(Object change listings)
┏━━

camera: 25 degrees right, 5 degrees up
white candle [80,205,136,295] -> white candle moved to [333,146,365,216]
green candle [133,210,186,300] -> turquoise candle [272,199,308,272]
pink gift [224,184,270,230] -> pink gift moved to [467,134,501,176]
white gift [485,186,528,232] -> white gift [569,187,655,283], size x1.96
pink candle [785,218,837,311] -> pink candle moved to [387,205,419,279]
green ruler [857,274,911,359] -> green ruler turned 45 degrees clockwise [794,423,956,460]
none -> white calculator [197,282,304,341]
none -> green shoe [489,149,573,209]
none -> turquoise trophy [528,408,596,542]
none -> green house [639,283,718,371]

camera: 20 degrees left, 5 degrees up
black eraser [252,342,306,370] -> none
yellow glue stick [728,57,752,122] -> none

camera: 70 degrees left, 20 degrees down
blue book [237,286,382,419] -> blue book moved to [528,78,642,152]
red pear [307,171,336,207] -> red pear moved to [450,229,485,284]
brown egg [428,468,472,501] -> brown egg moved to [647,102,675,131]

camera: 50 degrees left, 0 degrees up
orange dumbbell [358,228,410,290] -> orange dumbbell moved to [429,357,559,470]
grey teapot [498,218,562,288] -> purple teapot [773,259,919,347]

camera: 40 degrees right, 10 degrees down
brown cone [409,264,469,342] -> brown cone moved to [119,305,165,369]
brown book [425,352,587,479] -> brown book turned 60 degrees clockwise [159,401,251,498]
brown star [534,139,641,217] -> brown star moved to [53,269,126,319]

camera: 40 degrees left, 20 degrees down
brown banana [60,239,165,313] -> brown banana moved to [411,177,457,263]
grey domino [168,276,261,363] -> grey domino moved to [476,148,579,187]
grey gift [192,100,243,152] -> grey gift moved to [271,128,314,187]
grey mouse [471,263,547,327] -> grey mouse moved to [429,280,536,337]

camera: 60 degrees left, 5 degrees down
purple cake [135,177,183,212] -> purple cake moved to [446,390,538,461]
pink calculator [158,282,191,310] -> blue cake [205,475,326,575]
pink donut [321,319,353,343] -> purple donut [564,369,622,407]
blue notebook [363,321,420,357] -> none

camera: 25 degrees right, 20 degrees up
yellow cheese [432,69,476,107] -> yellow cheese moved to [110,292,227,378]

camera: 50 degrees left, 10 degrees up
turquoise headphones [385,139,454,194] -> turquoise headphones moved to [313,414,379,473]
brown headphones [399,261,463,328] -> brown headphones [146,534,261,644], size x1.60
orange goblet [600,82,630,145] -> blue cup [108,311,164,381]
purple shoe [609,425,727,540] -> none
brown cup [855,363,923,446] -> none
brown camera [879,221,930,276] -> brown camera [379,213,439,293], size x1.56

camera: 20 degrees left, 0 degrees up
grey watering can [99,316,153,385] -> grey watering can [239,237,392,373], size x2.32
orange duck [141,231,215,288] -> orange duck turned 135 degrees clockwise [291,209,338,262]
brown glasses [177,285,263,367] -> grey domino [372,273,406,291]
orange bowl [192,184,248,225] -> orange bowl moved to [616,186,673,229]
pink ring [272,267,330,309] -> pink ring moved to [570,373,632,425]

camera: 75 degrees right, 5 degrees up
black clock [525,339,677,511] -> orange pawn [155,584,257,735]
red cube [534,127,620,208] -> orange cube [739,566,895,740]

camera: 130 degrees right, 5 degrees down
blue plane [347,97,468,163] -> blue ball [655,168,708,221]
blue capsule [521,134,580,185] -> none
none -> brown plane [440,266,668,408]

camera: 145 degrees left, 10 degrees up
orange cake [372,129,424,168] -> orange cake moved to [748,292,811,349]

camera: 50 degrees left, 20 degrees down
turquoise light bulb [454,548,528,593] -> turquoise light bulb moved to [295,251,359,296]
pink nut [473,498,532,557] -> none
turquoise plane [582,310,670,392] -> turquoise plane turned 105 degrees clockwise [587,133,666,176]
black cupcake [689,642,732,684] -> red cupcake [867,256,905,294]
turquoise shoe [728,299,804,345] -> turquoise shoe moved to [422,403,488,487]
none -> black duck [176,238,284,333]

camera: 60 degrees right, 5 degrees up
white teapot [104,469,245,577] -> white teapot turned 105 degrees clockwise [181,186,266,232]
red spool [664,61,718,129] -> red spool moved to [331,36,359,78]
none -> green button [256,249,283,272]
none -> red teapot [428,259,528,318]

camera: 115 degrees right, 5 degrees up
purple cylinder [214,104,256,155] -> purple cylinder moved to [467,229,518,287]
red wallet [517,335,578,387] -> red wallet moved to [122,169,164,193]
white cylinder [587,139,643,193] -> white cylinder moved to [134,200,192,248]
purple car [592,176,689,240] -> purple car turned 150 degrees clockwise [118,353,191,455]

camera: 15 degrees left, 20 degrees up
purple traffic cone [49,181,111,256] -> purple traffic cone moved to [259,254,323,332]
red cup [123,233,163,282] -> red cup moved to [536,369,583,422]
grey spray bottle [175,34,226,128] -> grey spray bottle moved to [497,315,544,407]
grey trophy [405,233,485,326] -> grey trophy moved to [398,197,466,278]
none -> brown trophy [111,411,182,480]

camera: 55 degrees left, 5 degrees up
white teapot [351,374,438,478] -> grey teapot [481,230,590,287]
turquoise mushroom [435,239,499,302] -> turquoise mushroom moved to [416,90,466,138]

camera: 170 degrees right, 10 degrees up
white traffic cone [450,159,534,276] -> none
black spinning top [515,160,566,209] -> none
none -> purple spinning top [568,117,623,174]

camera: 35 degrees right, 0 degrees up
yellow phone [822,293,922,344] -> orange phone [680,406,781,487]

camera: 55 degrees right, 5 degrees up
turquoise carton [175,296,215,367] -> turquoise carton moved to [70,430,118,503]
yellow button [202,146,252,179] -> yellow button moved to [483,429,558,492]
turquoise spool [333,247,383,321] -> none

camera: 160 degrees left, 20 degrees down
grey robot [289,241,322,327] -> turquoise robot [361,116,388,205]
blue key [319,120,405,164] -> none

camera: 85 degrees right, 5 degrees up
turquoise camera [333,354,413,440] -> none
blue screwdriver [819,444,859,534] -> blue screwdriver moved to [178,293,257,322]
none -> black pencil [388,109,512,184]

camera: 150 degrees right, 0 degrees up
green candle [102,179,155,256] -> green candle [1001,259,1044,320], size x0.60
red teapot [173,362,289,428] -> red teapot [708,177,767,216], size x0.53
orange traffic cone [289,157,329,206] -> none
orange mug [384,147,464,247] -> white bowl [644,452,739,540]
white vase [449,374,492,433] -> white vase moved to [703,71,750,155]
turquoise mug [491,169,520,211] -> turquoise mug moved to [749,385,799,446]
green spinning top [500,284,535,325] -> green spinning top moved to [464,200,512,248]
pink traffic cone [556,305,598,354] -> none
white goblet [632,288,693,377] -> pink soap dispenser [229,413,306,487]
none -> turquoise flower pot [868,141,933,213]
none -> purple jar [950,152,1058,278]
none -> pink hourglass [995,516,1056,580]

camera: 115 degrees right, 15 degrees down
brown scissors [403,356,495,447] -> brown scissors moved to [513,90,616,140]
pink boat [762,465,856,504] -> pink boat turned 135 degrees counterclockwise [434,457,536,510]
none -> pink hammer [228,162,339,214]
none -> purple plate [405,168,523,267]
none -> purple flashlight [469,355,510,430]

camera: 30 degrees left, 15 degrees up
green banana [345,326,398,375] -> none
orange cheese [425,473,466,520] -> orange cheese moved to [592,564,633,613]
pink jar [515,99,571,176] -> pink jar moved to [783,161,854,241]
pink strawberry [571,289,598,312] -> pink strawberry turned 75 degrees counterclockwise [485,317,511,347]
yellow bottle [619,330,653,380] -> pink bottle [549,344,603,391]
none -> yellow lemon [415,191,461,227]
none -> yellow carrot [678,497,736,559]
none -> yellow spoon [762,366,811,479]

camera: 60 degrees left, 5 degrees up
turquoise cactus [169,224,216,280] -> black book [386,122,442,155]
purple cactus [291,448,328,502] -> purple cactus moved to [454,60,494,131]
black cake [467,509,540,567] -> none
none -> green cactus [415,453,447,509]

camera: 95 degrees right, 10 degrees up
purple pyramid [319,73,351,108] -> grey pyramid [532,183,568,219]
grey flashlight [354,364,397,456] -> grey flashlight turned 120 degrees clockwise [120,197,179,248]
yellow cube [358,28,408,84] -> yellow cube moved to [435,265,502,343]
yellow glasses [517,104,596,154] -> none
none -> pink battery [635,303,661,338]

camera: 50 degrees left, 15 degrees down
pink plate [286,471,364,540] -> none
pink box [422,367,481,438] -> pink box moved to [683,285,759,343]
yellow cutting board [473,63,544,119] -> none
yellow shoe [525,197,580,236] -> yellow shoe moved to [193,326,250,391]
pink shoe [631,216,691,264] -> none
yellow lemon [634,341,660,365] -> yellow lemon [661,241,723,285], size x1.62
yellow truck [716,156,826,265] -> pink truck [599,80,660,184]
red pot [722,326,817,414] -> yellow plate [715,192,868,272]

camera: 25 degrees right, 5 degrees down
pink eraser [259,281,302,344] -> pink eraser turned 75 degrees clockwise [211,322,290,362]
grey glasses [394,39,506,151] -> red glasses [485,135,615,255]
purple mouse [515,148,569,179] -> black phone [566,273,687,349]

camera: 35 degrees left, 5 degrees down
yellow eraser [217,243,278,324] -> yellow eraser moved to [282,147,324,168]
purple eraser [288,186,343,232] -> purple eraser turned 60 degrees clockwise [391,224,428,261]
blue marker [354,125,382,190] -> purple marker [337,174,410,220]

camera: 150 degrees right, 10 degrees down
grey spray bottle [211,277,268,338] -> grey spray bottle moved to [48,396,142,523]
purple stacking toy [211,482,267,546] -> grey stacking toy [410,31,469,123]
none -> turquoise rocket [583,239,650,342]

┗━━

DIRECTIVE: Quote the records from their first line to the line with "white gift [485,186,528,232]", inclusive, without adding or dropping anything.

RESPONSE:
camera: 25 degrees right, 5 degrees up
white candle [80,205,136,295] -> white candle moved to [333,146,365,216]
green candle [133,210,186,300] -> turquoise candle [272,199,308,272]
pink gift [224,184,270,230] -> pink gift moved to [467,134,501,176]
white gift [485,186,528,232] -> white gift [569,187,655,283], size x1.96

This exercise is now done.